# EXERCISE DESCRIPTION
Please reproduce all entries word for word and omit their pictures.

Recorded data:
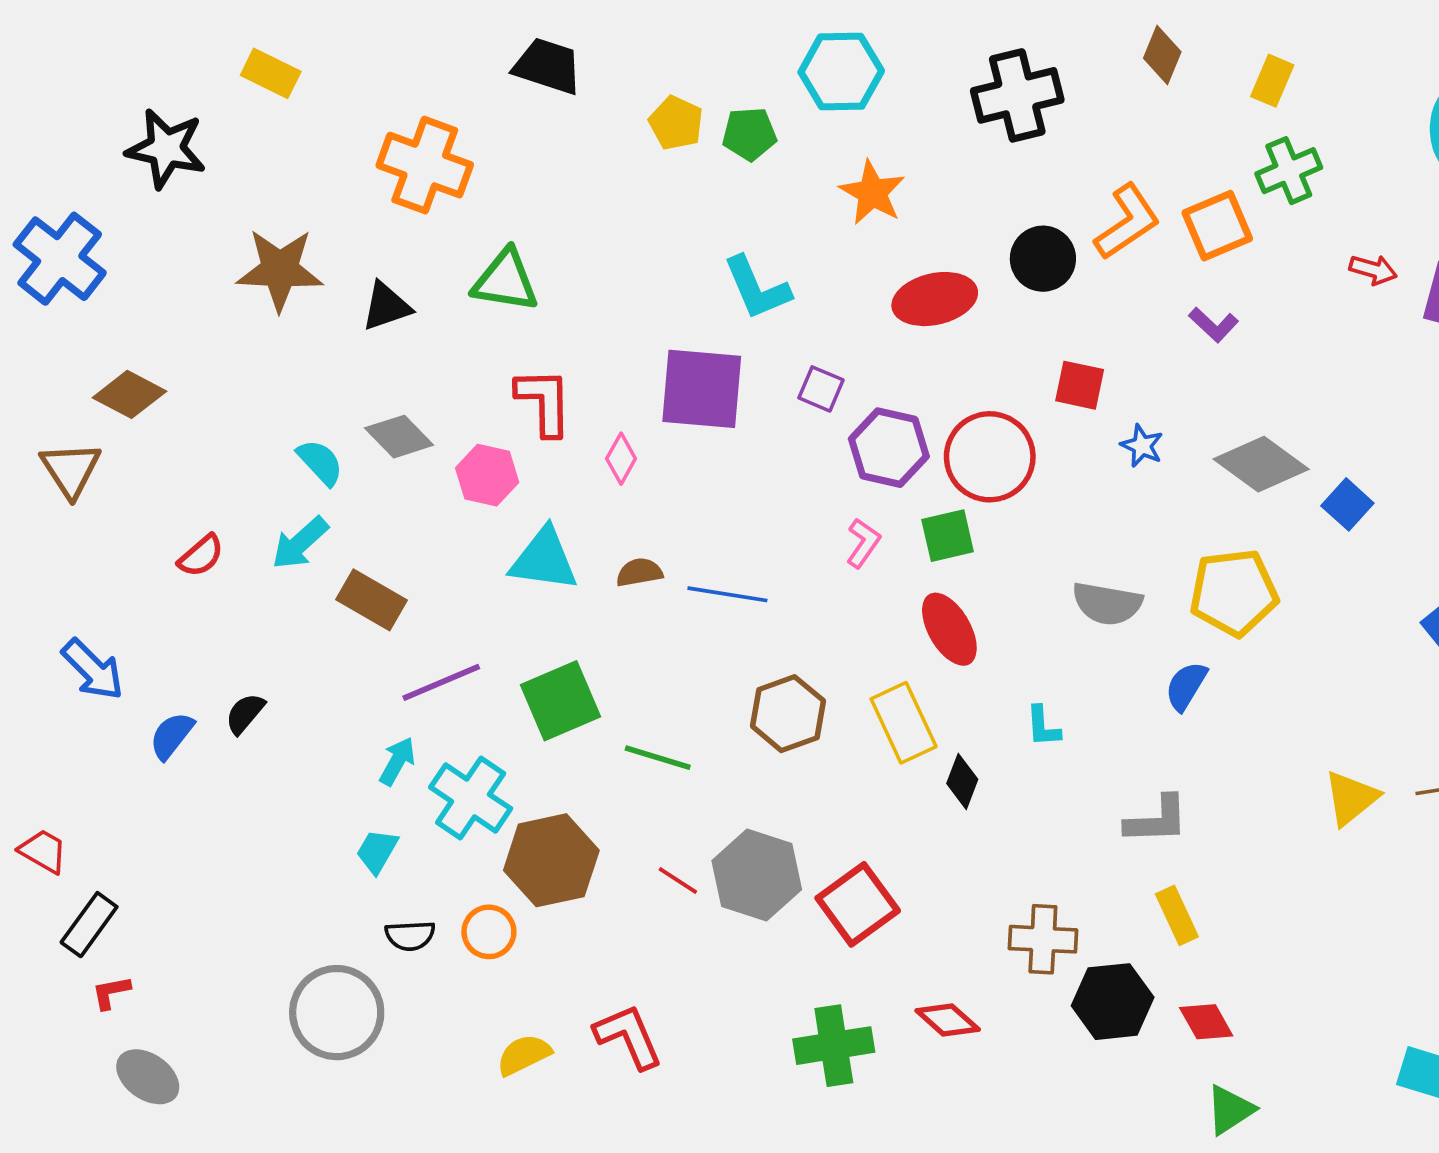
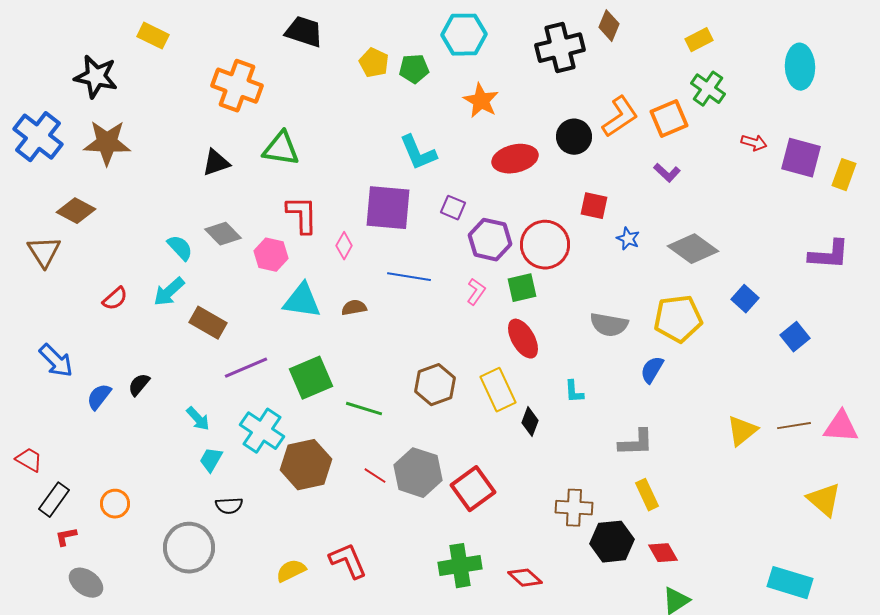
brown diamond: (1162, 55) -> (609, 26), moved
yellow rectangle: (1272, 81) -> (699, 40), turned 40
green cross: (1289, 171) -> (708, 89), turned -32
brown star: (280, 270) -> (107, 143), moved
blue square: (1347, 504) -> (745, 299), moved
blue line: (727, 594) -> (409, 277), moved
cyan arrow: (397, 761) -> (198, 419), moved, turned 108
orange circle: (489, 932) -> (115, 504), moved
red diamond: (948, 1020) -> (525, 578), moved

# THE COMPLETED TASK
brown diamond: (1162, 55) -> (609, 26), moved
yellow rectangle: (1272, 81) -> (699, 40), turned 40
green cross: (1289, 171) -> (708, 89), turned -32
brown star: (280, 270) -> (107, 143), moved
blue square: (1347, 504) -> (745, 299), moved
blue line: (727, 594) -> (409, 277), moved
cyan arrow: (397, 761) -> (198, 419), moved, turned 108
orange circle: (489, 932) -> (115, 504), moved
red diamond: (948, 1020) -> (525, 578), moved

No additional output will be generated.